(Satellite image grounding data)

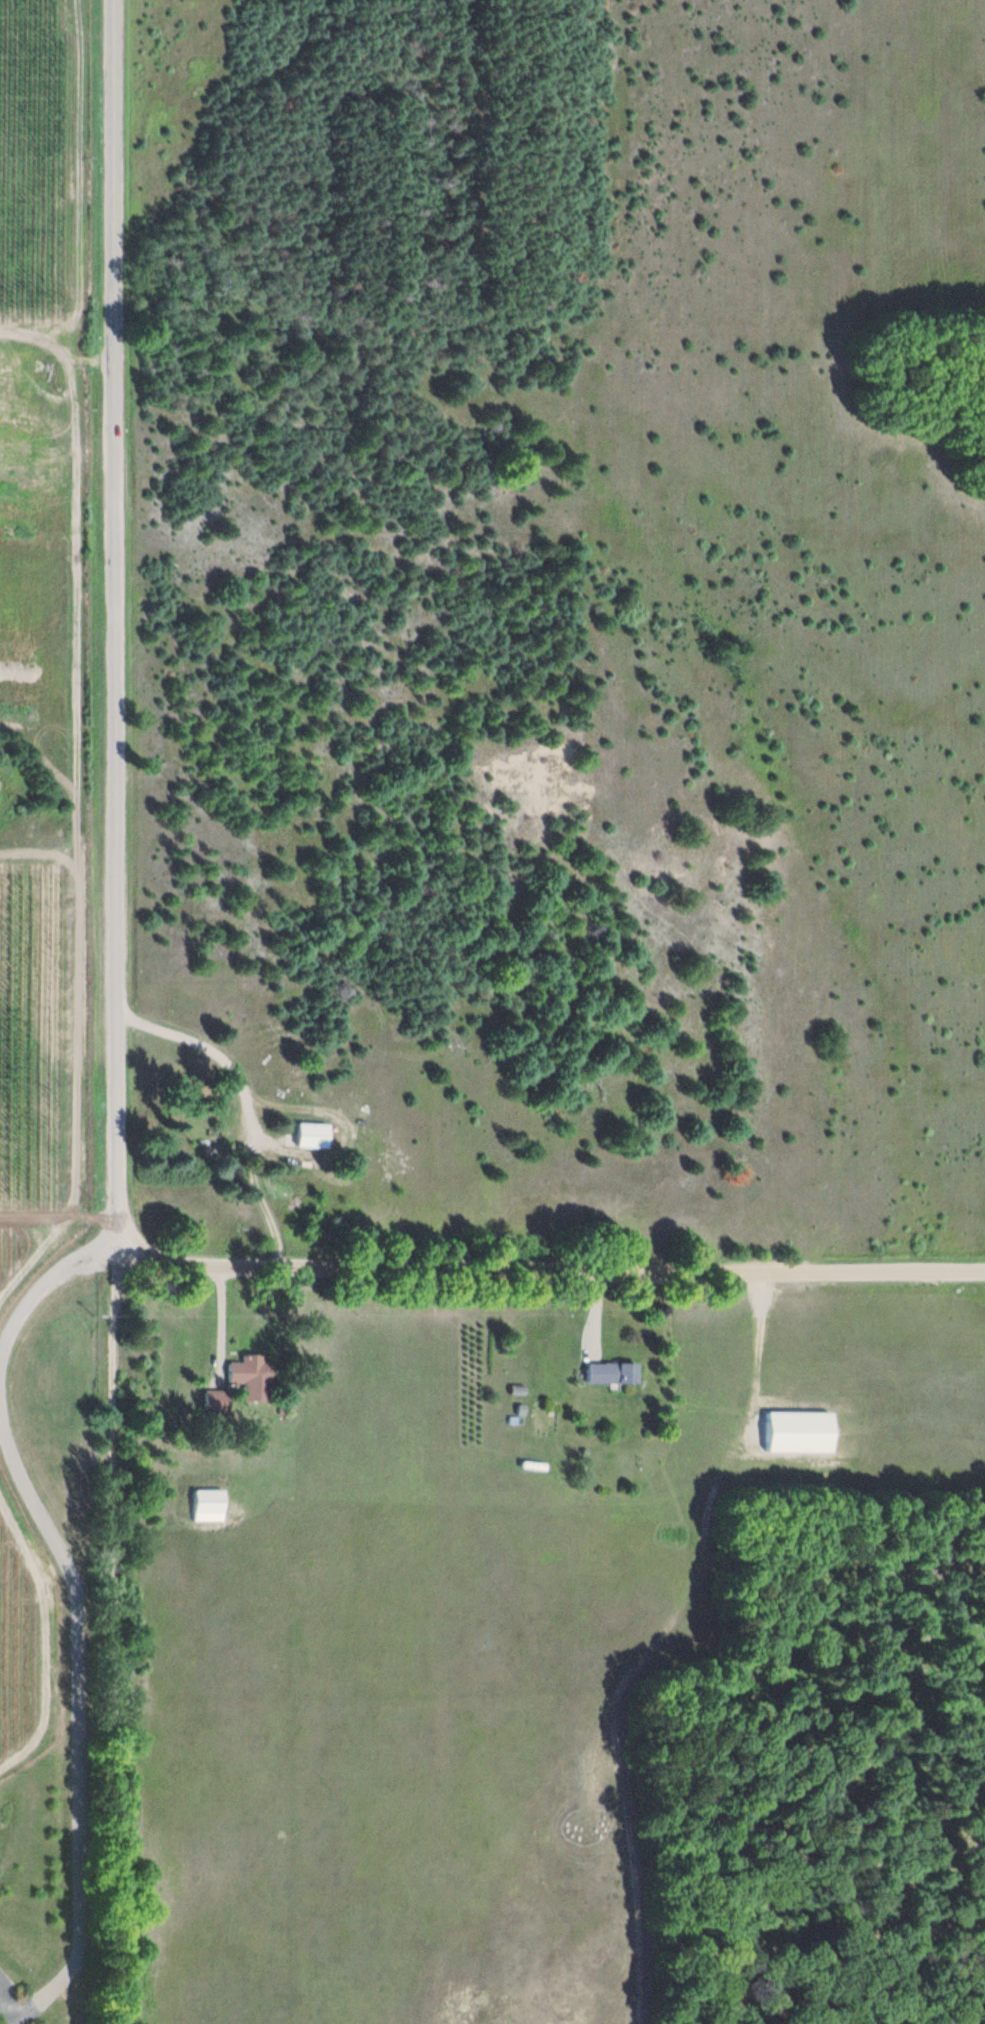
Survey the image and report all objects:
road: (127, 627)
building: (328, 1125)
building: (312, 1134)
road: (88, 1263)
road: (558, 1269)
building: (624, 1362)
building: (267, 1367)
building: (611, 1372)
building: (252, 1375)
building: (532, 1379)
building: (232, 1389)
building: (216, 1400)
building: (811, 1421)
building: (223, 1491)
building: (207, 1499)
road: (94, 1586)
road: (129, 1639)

PROMPT:
Make an exact copy of every entry above, but keep the pictures out of it.

TASK RESULT:
Survey the image and report all objects:
road: (127, 627)
building: (328, 1125)
building: (312, 1134)
road: (88, 1263)
road: (558, 1269)
building: (624, 1362)
building: (267, 1367)
building: (611, 1372)
building: (252, 1375)
building: (532, 1379)
building: (232, 1389)
building: (216, 1400)
building: (811, 1421)
building: (223, 1491)
building: (207, 1499)
road: (94, 1586)
road: (129, 1639)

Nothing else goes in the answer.